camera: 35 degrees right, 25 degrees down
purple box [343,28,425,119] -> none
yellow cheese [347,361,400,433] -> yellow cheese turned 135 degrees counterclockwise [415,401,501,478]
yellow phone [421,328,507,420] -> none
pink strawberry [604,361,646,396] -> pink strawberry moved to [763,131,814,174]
|---|
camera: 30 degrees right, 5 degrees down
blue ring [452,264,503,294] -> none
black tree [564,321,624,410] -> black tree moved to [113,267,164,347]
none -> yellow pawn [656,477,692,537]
|---|
[TASK DETAILS]: Everything from the line with "purple box [343,28,425,119] -> none" through the line with "pink strawberry [604,361,646,396]" should be written out exactly as it appears above, end lines included, and nothing outside that range.

[SOLUTION]:
purple box [343,28,425,119] -> none
yellow cheese [347,361,400,433] -> yellow cheese turned 135 degrees counterclockwise [415,401,501,478]
yellow phone [421,328,507,420] -> none
pink strawberry [604,361,646,396] -> pink strawberry moved to [763,131,814,174]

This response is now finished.